Data block =
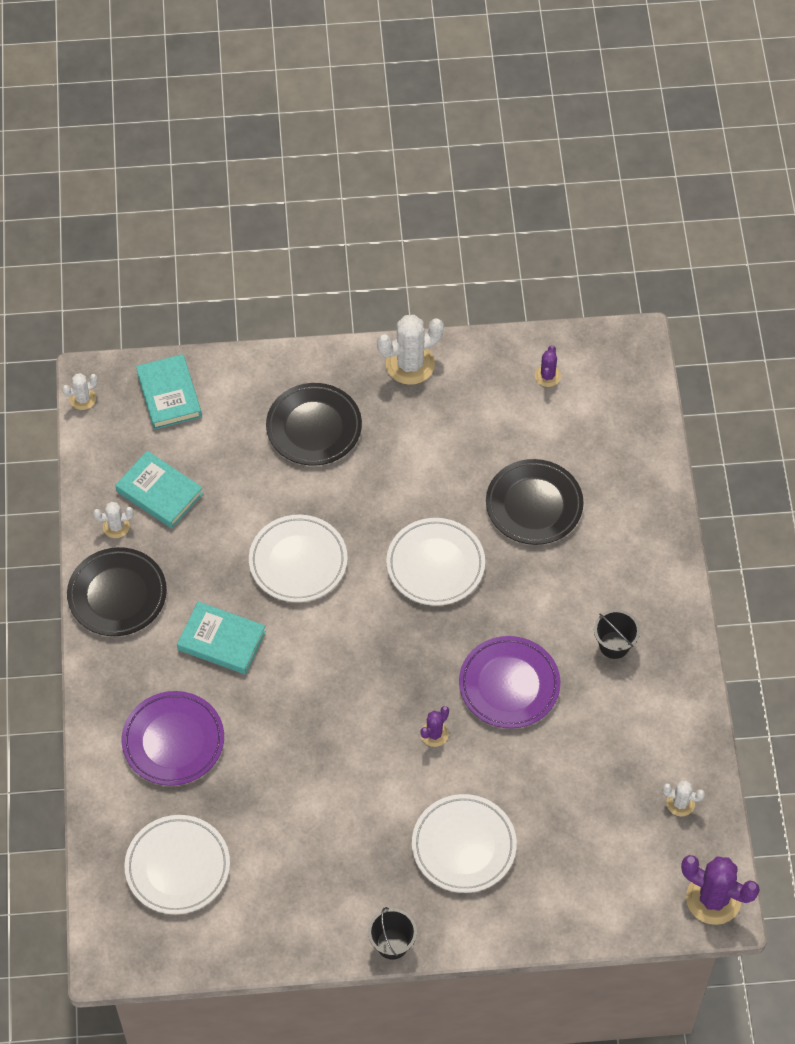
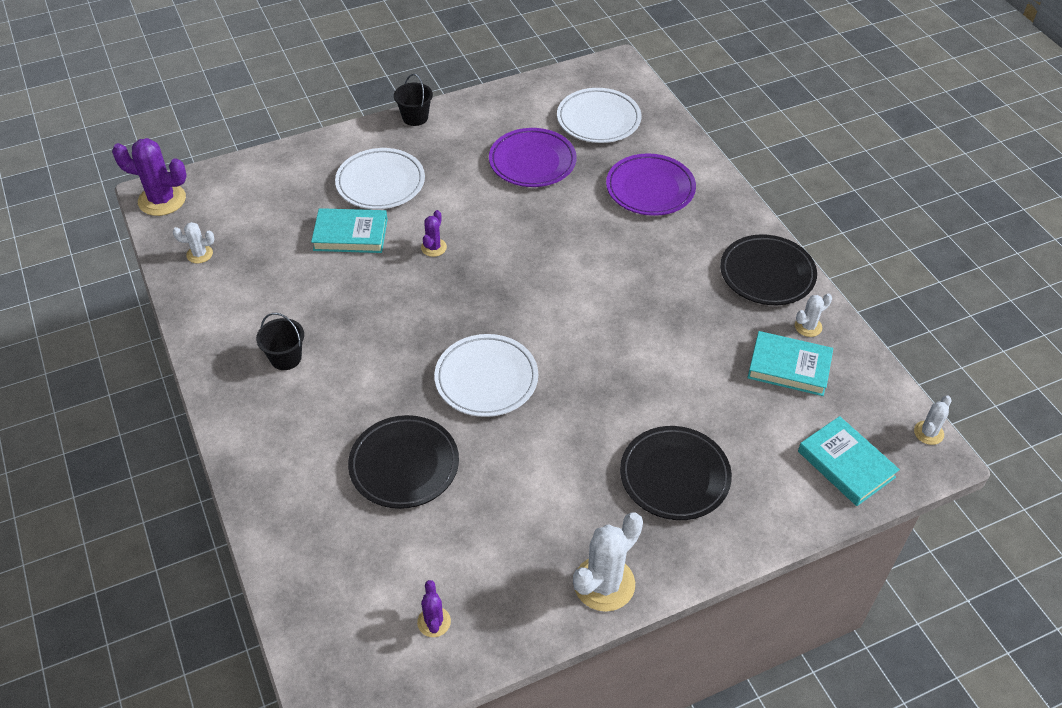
camera: 160 degrees right, 10 degrees down
(221, 641) = (653, 265): turquoise book -> turquoise book (350, 235)
(298, 561) = (621, 345): white plate -> none
(509, 685) = (379, 299): purple plate -> purple plate (532, 162)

Task item = Only lines of the data holding the word "plate" go in the answer. Please copy each of them.

Final answer =
(298, 561) = (621, 345): white plate -> none
(509, 685) = (379, 299): purple plate -> purple plate (532, 162)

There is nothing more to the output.